COLLECTED MATERIAL:
┌────────

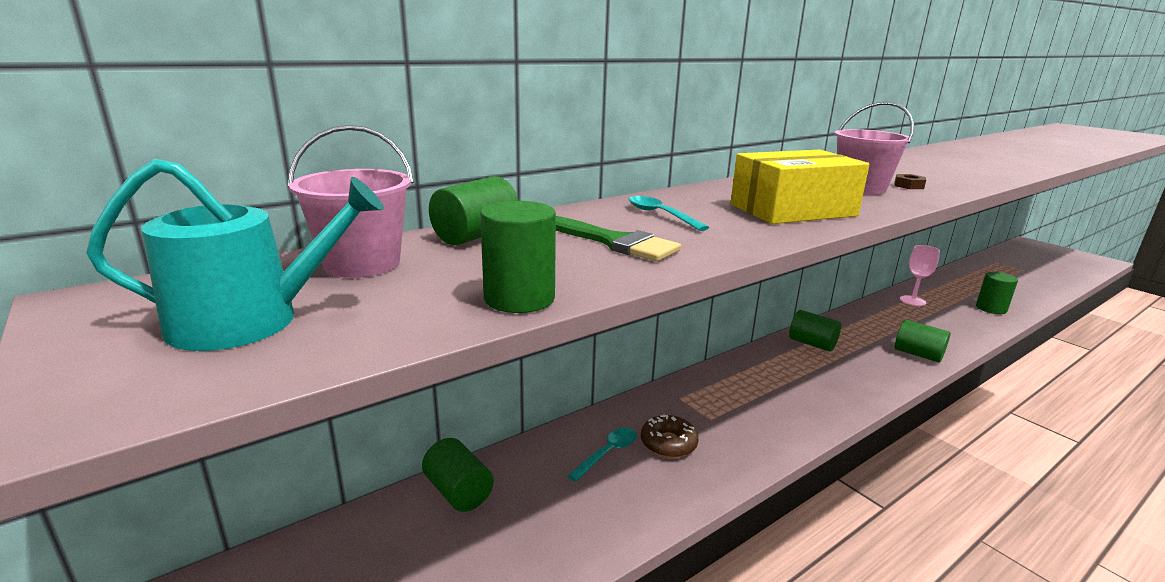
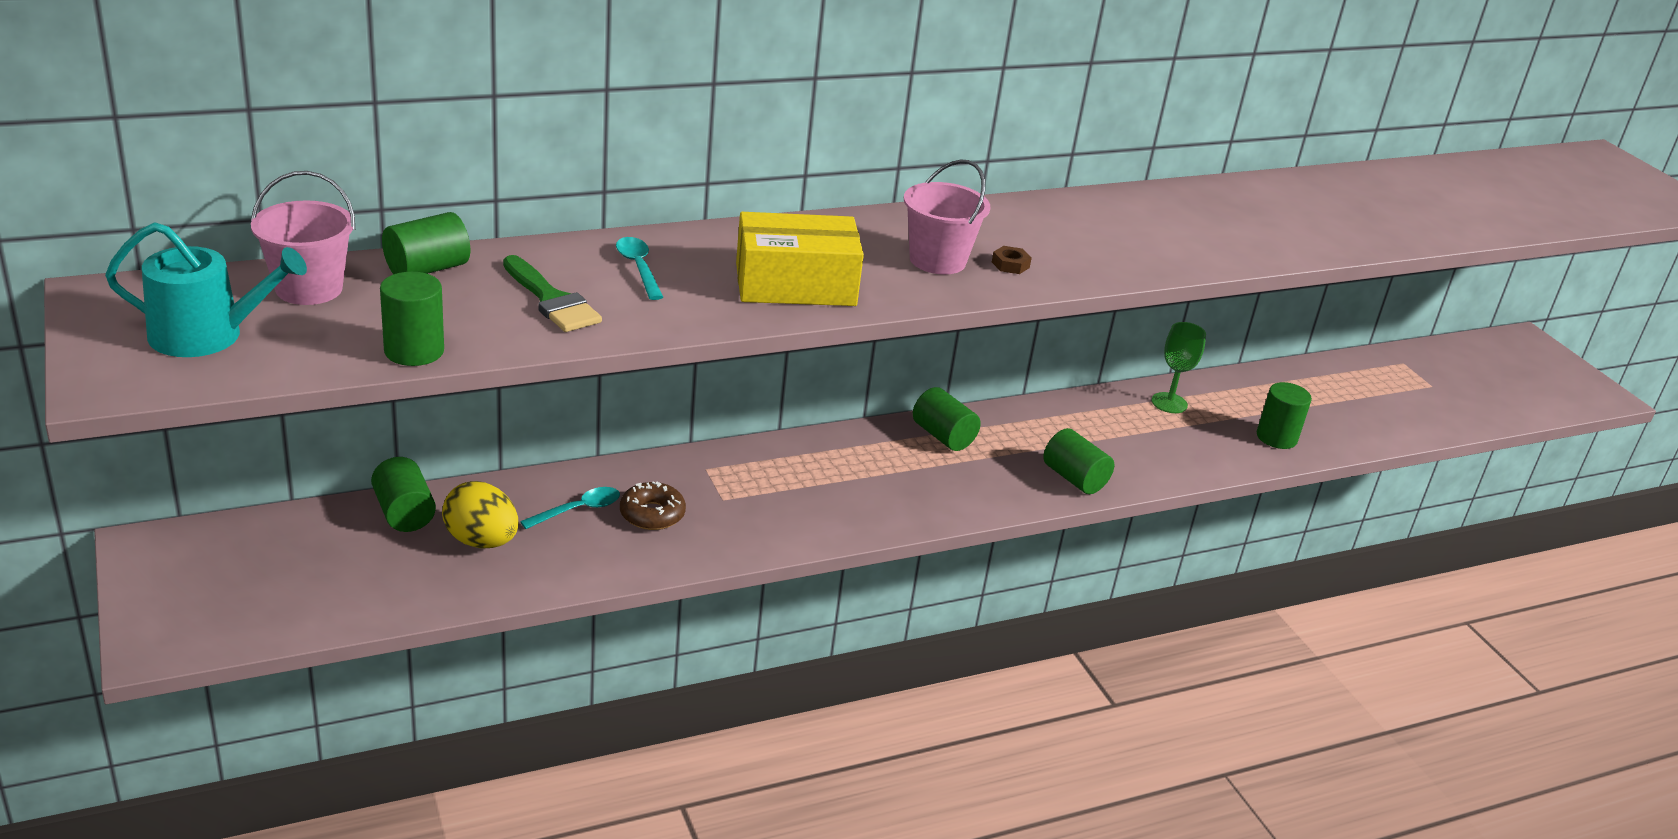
camera: 10 degrees right, 10 degrees up
pink goblet [900,245,940,306] -> green goblet [1152,322,1206,413]
none -> yellow egg [442,481,518,548]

└────────

TO DO: The whole listing above is to be printed exactly; the pictures stay out.

SOLUTION FOR THIS TASK:
camera: 10 degrees right, 10 degrees up
pink goblet [900,245,940,306] -> green goblet [1152,322,1206,413]
none -> yellow egg [442,481,518,548]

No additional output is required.